**The problem**
Nothing should be left out. Give all the data again exactly as written.
#### Data
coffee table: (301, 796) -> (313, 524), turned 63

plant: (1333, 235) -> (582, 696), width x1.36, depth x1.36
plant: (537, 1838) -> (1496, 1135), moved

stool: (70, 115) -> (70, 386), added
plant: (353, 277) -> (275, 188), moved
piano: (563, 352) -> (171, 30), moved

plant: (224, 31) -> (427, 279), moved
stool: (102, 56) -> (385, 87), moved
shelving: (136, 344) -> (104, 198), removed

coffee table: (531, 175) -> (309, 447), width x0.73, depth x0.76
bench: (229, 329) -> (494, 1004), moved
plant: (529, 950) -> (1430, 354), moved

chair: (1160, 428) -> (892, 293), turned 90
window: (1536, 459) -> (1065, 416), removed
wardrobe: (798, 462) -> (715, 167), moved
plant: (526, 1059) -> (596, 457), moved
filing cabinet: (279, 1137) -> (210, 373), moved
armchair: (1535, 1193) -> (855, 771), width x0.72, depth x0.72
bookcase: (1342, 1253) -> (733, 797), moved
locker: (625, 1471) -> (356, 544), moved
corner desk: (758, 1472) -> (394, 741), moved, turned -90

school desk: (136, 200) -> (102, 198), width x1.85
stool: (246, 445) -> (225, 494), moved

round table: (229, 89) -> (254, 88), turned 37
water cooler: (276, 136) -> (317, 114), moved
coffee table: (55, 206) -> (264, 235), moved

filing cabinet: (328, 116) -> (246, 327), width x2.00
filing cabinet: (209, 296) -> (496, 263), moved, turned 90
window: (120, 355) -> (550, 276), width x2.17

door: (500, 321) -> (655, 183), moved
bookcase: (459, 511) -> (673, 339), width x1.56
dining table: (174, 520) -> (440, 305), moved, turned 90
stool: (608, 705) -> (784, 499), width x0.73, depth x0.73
########
**Solution**
coffee table: (301, 796) -> (313, 524), turned 63

plant: (1333, 235) -> (582, 696), width x1.36, depth x1.36
plant: (537, 1838) -> (1496, 1135), moved

stool: (70, 115) -> (70, 386), added
plant: (353, 277) -> (275, 188), moved
piano: (563, 352) -> (171, 30), moved

plant: (224, 31) -> (427, 279), moved
stool: (102, 56) -> (385, 87), moved
shelving: (136, 344) -> (104, 198), removed

coffee table: (531, 175) -> (309, 447), width x0.73, depth x0.76
bench: (229, 329) -> (494, 1004), moved
plant: (529, 950) -> (1430, 354), moved

chair: (1160, 428) -> (892, 293), turned 90
window: (1536, 459) -> (1065, 416), removed
wardrobe: (798, 462) -> (715, 167), moved
plant: (526, 1059) -> (596, 457), moved
filing cabinet: (279, 1137) -> (210, 373), moved
armchair: (1535, 1193) -> (855, 771), width x0.72, depth x0.72
bookcase: (1342, 1253) -> (733, 797), moved
locker: (625, 1471) -> (356, 544), moved
corner desk: (758, 1472) -> (394, 741), moved, turned -90

school desk: (136, 200) -> (102, 198), width x1.85
stool: (246, 445) -> (225, 494), moved

round table: (229, 89) -> (254, 88), turned 37
water cooler: (276, 136) -> (317, 114), moved
coffee table: (55, 206) -> (264, 235), moved

filing cabinet: (328, 116) -> (246, 327), width x2.00
filing cabinet: (209, 296) -> (496, 263), moved, turned 90
window: (120, 355) -> (550, 276), width x2.17

door: (500, 321) -> (655, 183), moved
bookcase: (459, 511) -> (673, 339), width x1.56
dining table: (174, 520) -> (440, 305), moved, turned 90
stool: (608, 705) -> (784, 499), width x0.73, depth x0.73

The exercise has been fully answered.